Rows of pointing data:
'''
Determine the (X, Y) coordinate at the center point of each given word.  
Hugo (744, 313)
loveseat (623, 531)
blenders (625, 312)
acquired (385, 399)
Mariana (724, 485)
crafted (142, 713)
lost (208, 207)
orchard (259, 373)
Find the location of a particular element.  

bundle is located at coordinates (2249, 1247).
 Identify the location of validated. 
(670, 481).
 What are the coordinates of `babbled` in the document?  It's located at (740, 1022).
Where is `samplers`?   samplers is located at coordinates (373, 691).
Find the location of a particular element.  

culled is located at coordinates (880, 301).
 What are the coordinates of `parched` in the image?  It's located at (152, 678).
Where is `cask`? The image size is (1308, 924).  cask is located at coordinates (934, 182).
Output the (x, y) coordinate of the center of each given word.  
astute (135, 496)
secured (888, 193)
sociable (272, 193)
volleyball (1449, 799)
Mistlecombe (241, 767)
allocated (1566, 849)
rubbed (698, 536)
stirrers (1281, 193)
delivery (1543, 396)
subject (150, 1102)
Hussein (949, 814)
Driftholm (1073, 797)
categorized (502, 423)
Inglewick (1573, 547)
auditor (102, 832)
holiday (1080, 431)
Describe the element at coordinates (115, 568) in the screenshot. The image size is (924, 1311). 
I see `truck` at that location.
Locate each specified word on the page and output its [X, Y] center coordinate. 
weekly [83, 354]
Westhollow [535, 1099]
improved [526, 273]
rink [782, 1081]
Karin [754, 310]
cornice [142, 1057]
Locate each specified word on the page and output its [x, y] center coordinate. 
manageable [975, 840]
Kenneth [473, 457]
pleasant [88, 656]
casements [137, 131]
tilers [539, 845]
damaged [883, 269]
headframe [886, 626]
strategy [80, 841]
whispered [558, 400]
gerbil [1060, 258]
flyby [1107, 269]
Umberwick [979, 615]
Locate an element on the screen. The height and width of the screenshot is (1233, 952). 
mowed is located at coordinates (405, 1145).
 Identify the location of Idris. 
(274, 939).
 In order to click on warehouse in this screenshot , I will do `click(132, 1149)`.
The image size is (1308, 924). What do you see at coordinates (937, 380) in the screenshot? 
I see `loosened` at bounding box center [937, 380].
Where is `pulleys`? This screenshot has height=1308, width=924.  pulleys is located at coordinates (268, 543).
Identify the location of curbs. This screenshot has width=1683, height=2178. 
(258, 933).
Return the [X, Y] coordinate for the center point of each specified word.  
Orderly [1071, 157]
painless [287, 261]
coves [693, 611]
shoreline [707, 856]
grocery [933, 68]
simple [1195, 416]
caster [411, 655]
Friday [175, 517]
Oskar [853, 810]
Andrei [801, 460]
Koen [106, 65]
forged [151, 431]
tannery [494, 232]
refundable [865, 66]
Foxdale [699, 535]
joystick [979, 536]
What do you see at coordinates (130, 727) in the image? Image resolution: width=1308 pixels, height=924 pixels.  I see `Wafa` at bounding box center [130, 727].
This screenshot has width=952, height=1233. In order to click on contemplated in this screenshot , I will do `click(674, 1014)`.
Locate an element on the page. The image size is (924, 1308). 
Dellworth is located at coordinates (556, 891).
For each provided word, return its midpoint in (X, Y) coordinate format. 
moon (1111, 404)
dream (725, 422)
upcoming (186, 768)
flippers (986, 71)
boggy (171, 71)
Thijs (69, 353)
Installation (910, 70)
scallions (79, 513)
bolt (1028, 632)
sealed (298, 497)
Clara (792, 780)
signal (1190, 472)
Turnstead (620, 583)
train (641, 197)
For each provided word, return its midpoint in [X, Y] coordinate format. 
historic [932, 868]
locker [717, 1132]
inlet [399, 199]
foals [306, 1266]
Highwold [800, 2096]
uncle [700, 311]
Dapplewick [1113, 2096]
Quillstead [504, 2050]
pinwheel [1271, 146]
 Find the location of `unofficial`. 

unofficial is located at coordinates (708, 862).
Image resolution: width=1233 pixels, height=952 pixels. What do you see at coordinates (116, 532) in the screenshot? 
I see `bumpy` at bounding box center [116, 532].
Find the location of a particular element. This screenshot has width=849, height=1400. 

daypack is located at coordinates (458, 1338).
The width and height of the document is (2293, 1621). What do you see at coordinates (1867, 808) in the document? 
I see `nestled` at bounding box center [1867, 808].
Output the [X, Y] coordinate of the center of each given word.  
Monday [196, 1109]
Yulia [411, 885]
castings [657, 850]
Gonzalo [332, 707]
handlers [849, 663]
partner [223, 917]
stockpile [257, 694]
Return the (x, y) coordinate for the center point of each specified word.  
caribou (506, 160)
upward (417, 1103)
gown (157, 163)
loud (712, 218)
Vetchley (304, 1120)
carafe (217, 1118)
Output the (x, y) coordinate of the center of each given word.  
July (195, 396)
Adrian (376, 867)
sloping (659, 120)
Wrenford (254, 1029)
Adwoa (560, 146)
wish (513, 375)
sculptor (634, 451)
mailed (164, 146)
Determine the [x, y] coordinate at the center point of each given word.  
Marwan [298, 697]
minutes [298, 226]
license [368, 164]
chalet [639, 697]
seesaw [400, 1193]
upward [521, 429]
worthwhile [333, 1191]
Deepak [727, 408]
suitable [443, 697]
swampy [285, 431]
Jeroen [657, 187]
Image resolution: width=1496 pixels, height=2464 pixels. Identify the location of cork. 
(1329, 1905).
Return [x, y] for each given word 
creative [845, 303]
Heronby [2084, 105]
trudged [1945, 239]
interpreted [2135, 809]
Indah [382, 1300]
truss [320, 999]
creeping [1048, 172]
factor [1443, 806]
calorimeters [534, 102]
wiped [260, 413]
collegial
'''
CHALLENGE: Copy the whole listing above word for word, every line from start to finish.

SOLUTION BELOW:
Determine the (X, Y) coordinate at the center point of each given word.  
Hugo (744, 313)
loveseat (623, 531)
blenders (625, 312)
acquired (385, 399)
Mariana (724, 485)
crafted (142, 713)
lost (208, 207)
orchard (259, 373)
Find the location of a particular element.  

bundle is located at coordinates (2249, 1247).
 Identify the location of validated. 
(670, 481).
 What are the coordinates of `babbled` in the document?  It's located at (740, 1022).
Where is `samplers`?   samplers is located at coordinates (373, 691).
Find the location of a particular element.  

culled is located at coordinates (880, 301).
 What are the coordinates of `parched` in the image?  It's located at (152, 678).
Where is `cask`? The image size is (1308, 924).  cask is located at coordinates (934, 182).
Output the (x, y) coordinate of the center of each given word.  
astute (135, 496)
secured (888, 193)
sociable (272, 193)
volleyball (1449, 799)
Mistlecombe (241, 767)
allocated (1566, 849)
rubbed (698, 536)
stirrers (1281, 193)
delivery (1543, 396)
subject (150, 1102)
Hussein (949, 814)
Driftholm (1073, 797)
categorized (502, 423)
Inglewick (1573, 547)
auditor (102, 832)
holiday (1080, 431)
Describe the element at coordinates (115, 568) in the screenshot. The image size is (924, 1311). 
I see `truck` at that location.
Locate each specified word on the page and output its [X, Y] center coordinate. 
weekly [83, 354]
Westhollow [535, 1099]
improved [526, 273]
rink [782, 1081]
Karin [754, 310]
cornice [142, 1057]
Locate each specified word on the page and output its [x, y] center coordinate. 
manageable [975, 840]
Kenneth [473, 457]
pleasant [88, 656]
casements [137, 131]
tilers [539, 845]
damaged [883, 269]
headframe [886, 626]
strategy [80, 841]
whispered [558, 400]
gerbil [1060, 258]
flyby [1107, 269]
Umberwick [979, 615]
Locate an element on the screen. The height and width of the screenshot is (1233, 952). 
mowed is located at coordinates (405, 1145).
 Identify the location of Idris. 
(274, 939).
 In order to click on warehouse in this screenshot , I will do `click(132, 1149)`.
The image size is (1308, 924). What do you see at coordinates (937, 380) in the screenshot? 
I see `loosened` at bounding box center [937, 380].
Where is `pulleys`? This screenshot has height=1308, width=924.  pulleys is located at coordinates (268, 543).
Identify the location of curbs. This screenshot has width=1683, height=2178. 
(258, 933).
Return the [X, Y] coordinate for the center point of each specified word.  
Orderly [1071, 157]
painless [287, 261]
coves [693, 611]
shoreline [707, 856]
grocery [933, 68]
simple [1195, 416]
caster [411, 655]
Friday [175, 517]
Oskar [853, 810]
Andrei [801, 460]
Koen [106, 65]
forged [151, 431]
tannery [494, 232]
refundable [865, 66]
Foxdale [699, 535]
joystick [979, 536]
What do you see at coordinates (130, 727) in the image? Image resolution: width=1308 pixels, height=924 pixels.  I see `Wafa` at bounding box center [130, 727].
This screenshot has width=952, height=1233. In order to click on contemplated in this screenshot , I will do `click(674, 1014)`.
Locate an element on the page. The image size is (924, 1308). 
Dellworth is located at coordinates (556, 891).
For each provided word, return its midpoint in (X, Y) coordinate format. 
moon (1111, 404)
dream (725, 422)
upcoming (186, 768)
flippers (986, 71)
boggy (171, 71)
Thijs (69, 353)
Installation (910, 70)
scallions (79, 513)
bolt (1028, 632)
sealed (298, 497)
Clara (792, 780)
signal (1190, 472)
Turnstead (620, 583)
train (641, 197)
For each provided word, return its midpoint in [X, Y] coordinate format. 
historic [932, 868]
locker [717, 1132]
inlet [399, 199]
foals [306, 1266]
Highwold [800, 2096]
uncle [700, 311]
Dapplewick [1113, 2096]
Quillstead [504, 2050]
pinwheel [1271, 146]
 Find the location of `unofficial`. 

unofficial is located at coordinates (708, 862).
Image resolution: width=1233 pixels, height=952 pixels. What do you see at coordinates (116, 532) in the screenshot? 
I see `bumpy` at bounding box center [116, 532].
Find the location of a particular element. This screenshot has width=849, height=1400. 

daypack is located at coordinates (458, 1338).
The width and height of the document is (2293, 1621). What do you see at coordinates (1867, 808) in the document? 
I see `nestled` at bounding box center [1867, 808].
Output the [X, Y] coordinate of the center of each given word.  
Monday [196, 1109]
Yulia [411, 885]
castings [657, 850]
Gonzalo [332, 707]
handlers [849, 663]
partner [223, 917]
stockpile [257, 694]
Return the (x, y) coordinate for the center point of each specified word.  
caribou (506, 160)
upward (417, 1103)
gown (157, 163)
loud (712, 218)
Vetchley (304, 1120)
carafe (217, 1118)
Output the (x, y) coordinate of the center of each given word.  
July (195, 396)
Adrian (376, 867)
sloping (659, 120)
Wrenford (254, 1029)
Adwoa (560, 146)
wish (513, 375)
sculptor (634, 451)
mailed (164, 146)
Determine the [x, y] coordinate at the center point of each given word.  
Marwan [298, 697]
minutes [298, 226]
license [368, 164]
chalet [639, 697]
seesaw [400, 1193]
upward [521, 429]
worthwhile [333, 1191]
Deepak [727, 408]
suitable [443, 697]
swampy [285, 431]
Jeroen [657, 187]
Image resolution: width=1496 pixels, height=2464 pixels. Identify the location of cork. 
(1329, 1905).
Return [x, y] for each given word 
creative [845, 303]
Heronby [2084, 105]
trudged [1945, 239]
interpreted [2135, 809]
Indah [382, 1300]
truss [320, 999]
creeping [1048, 172]
factor [1443, 806]
calorimeters [534, 102]
wiped [260, 413]
collegial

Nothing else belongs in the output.